** Work request **
Transcribe all of the data exactly. Omit the pictures.

** Collected data **
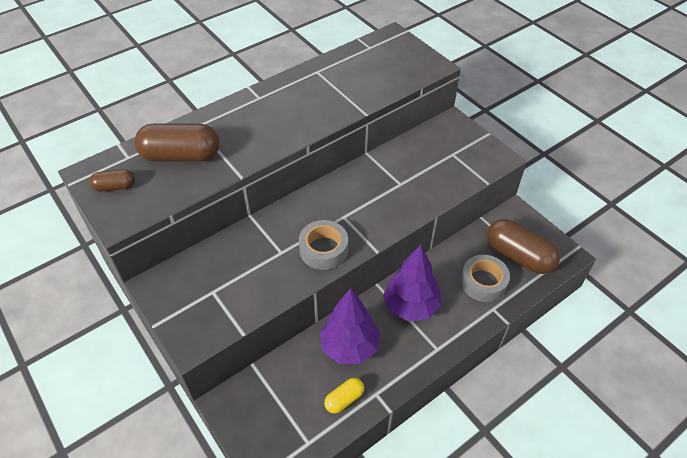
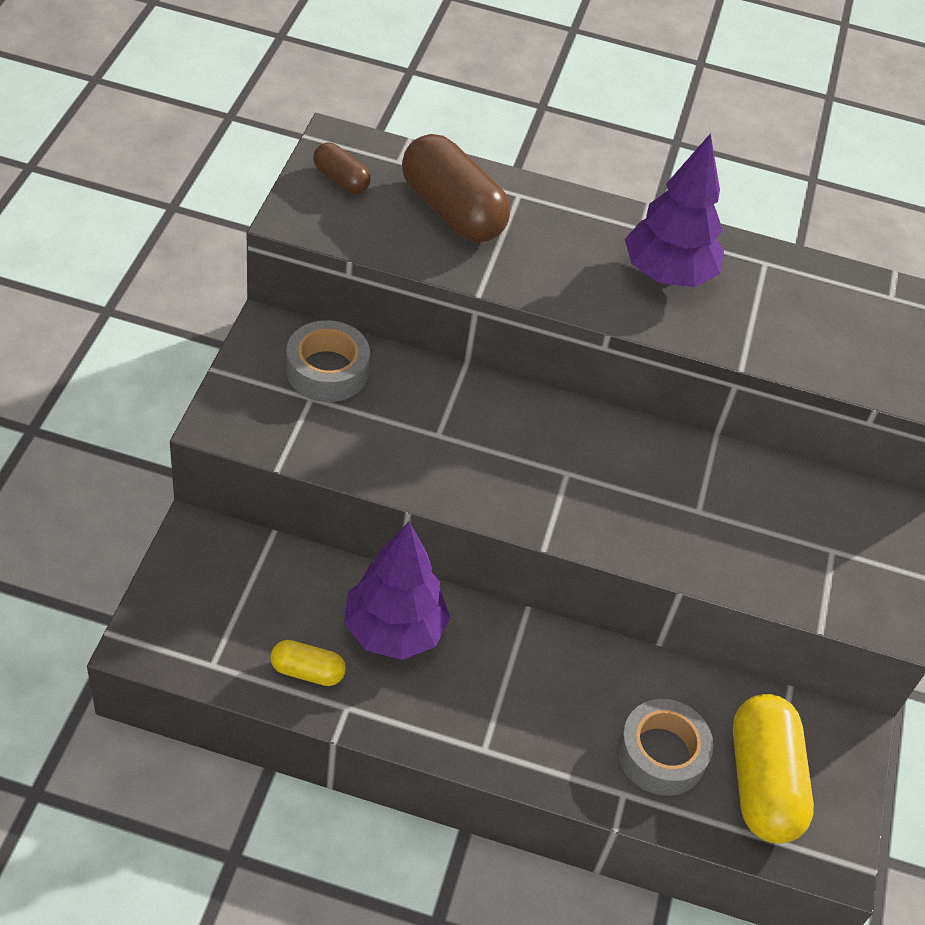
camera: 45 degrees right, 0 degrees up
(323, 249) = (487, 481): grey tape -> grey tape (327, 370)
(410, 306) = (528, 673): purple tree -> purple tree (667, 274)
(518, 256) = (762, 782): brown capsule -> yellow capsule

** Response box **
camera: 45 degrees right, 0 degrees up
(323, 249) = (487, 481): grey tape -> grey tape (327, 370)
(410, 306) = (528, 673): purple tree -> purple tree (667, 274)
(518, 256) = (762, 782): brown capsule -> yellow capsule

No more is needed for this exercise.